Start of SOURCE MATERIAL

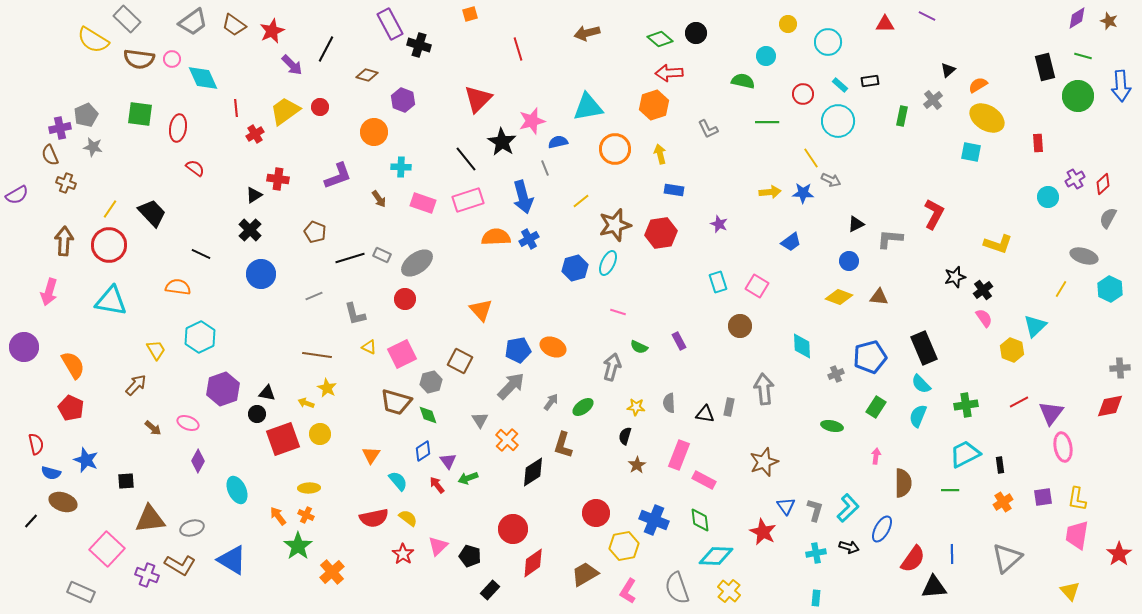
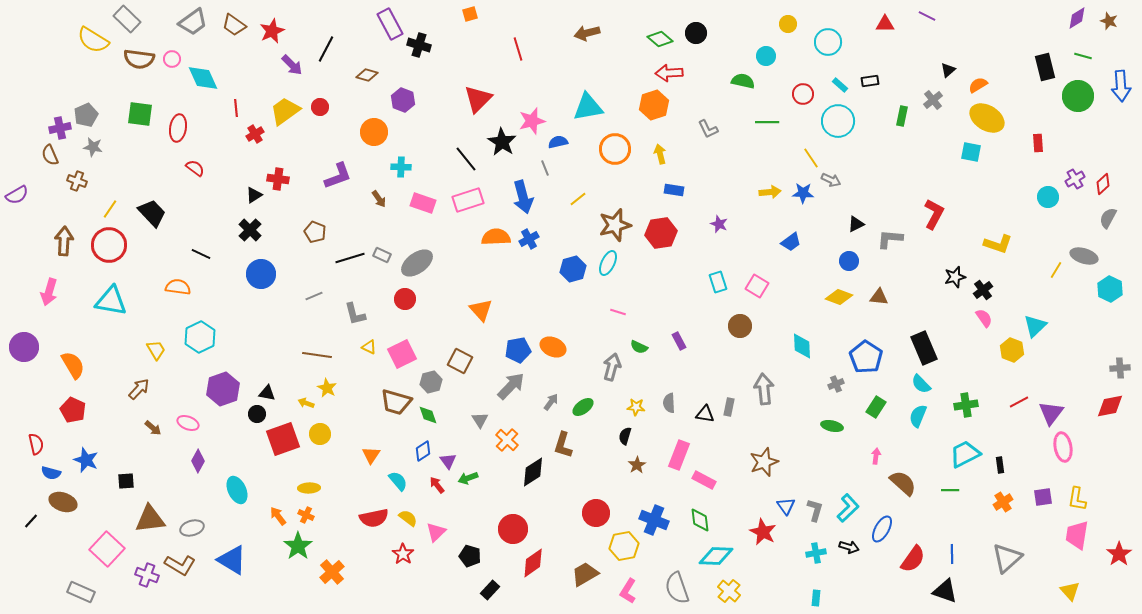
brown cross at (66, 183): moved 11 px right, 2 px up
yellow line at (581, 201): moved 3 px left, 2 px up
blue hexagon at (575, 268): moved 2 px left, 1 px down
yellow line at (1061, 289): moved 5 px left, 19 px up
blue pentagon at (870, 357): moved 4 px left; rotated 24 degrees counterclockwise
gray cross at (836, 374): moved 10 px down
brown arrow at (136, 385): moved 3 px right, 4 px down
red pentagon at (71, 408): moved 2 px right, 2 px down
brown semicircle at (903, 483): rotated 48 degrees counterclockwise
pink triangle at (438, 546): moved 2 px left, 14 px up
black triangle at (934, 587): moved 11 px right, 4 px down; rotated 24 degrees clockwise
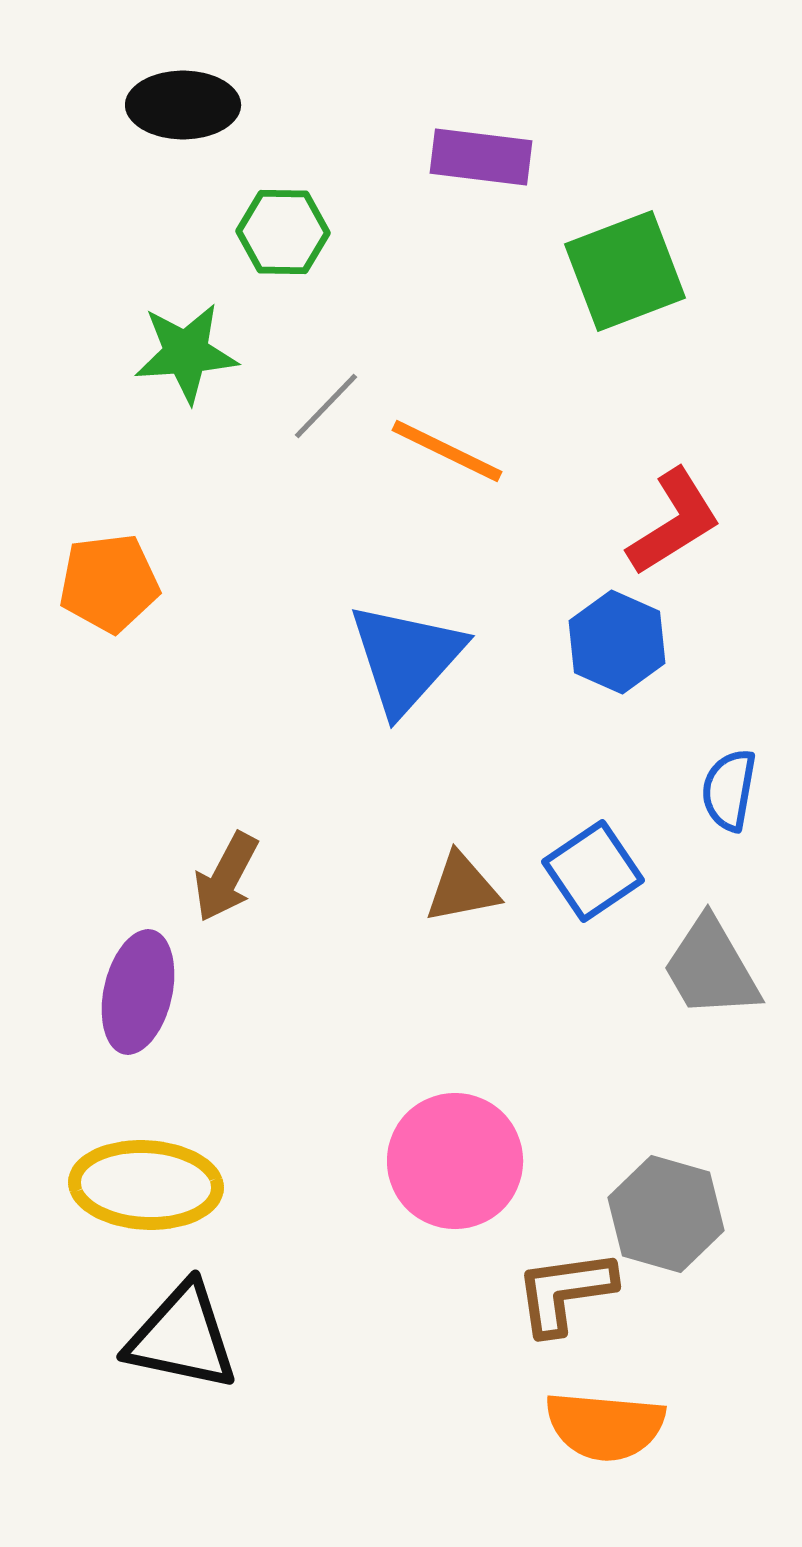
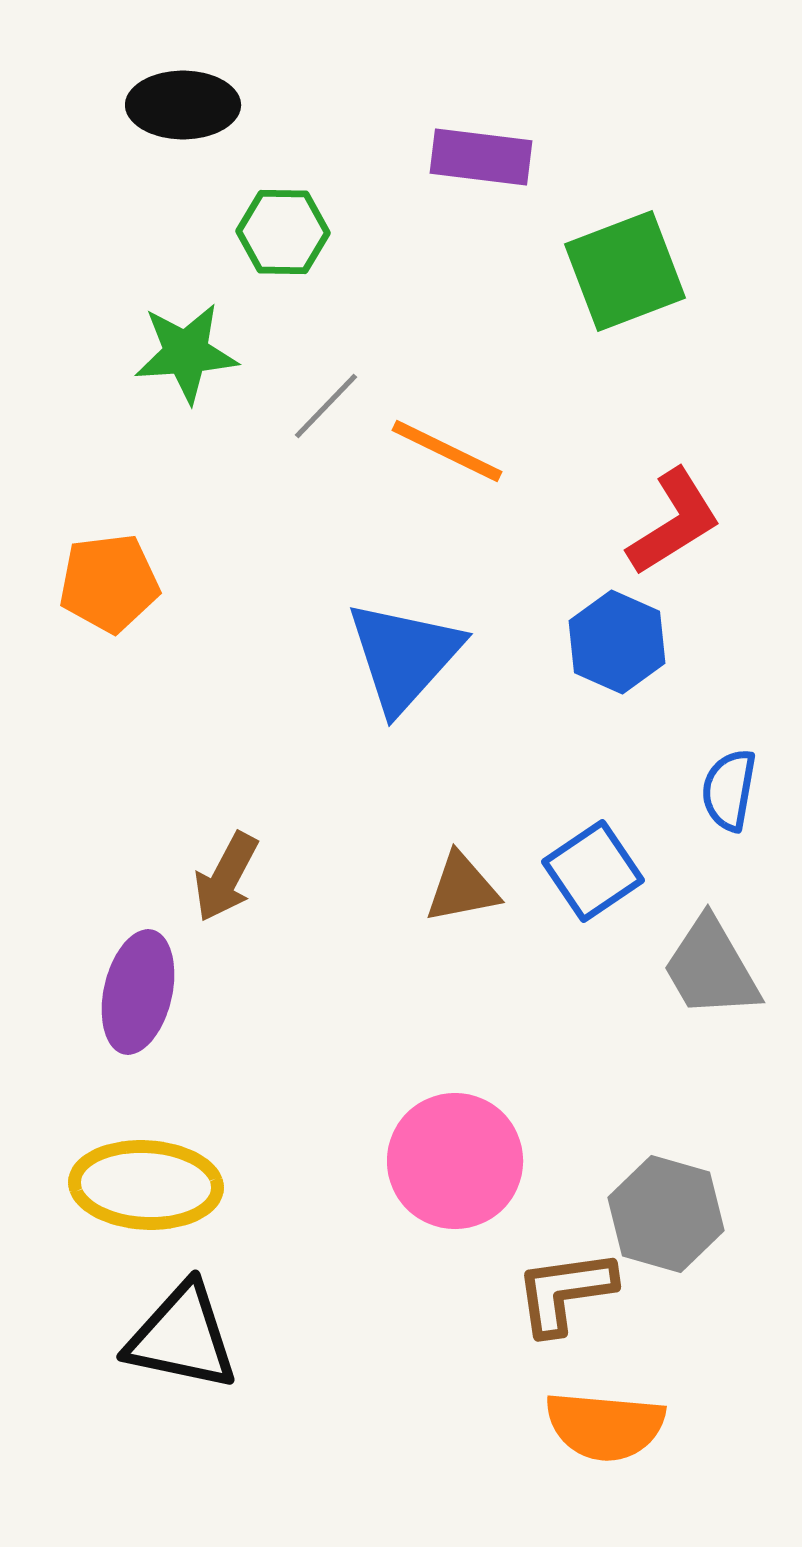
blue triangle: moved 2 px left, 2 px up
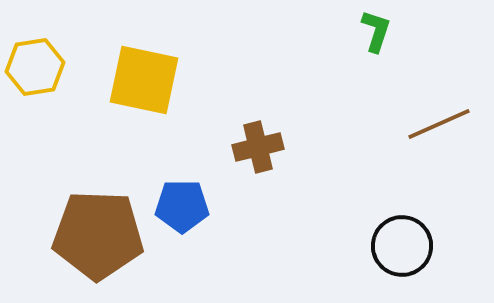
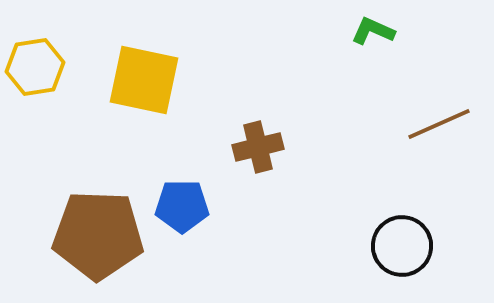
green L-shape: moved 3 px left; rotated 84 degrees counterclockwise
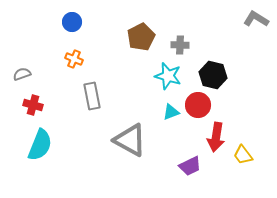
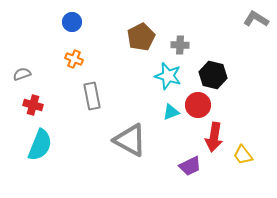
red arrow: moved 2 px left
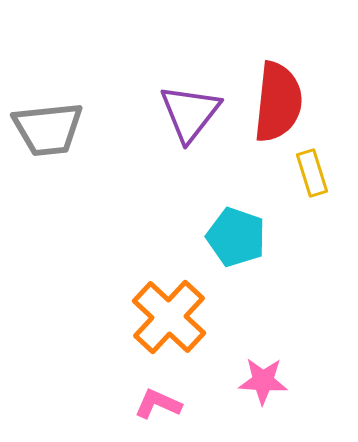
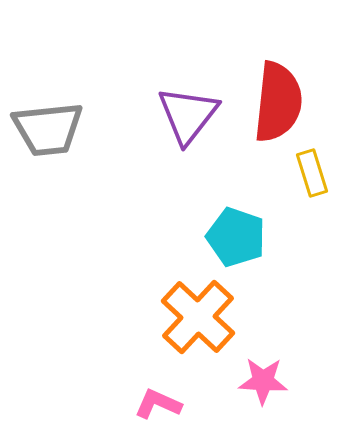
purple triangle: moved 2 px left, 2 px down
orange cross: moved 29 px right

End of SOURCE MATERIAL

__DESCRIPTION OF THE TASK__
The pictures stay out; please reproduce everything else in the entries exactly.

__RESULT__
brown cross at (66, 183): moved 11 px right, 2 px up
yellow line at (581, 201): moved 3 px left, 2 px up
blue hexagon at (575, 268): moved 2 px left, 1 px down
yellow line at (1061, 289): moved 5 px left, 19 px up
blue pentagon at (870, 357): moved 4 px left; rotated 24 degrees counterclockwise
gray cross at (836, 374): moved 10 px down
brown arrow at (136, 385): moved 3 px right, 4 px down
red pentagon at (71, 408): moved 2 px right, 2 px down
brown semicircle at (903, 483): rotated 48 degrees counterclockwise
pink triangle at (438, 546): moved 2 px left, 14 px up
black triangle at (934, 587): moved 11 px right, 4 px down; rotated 24 degrees clockwise
blue triangle: moved 2 px left, 2 px up
green L-shape: moved 3 px left; rotated 84 degrees counterclockwise
red arrow: moved 2 px left
purple triangle: moved 2 px left, 2 px down
orange cross: moved 29 px right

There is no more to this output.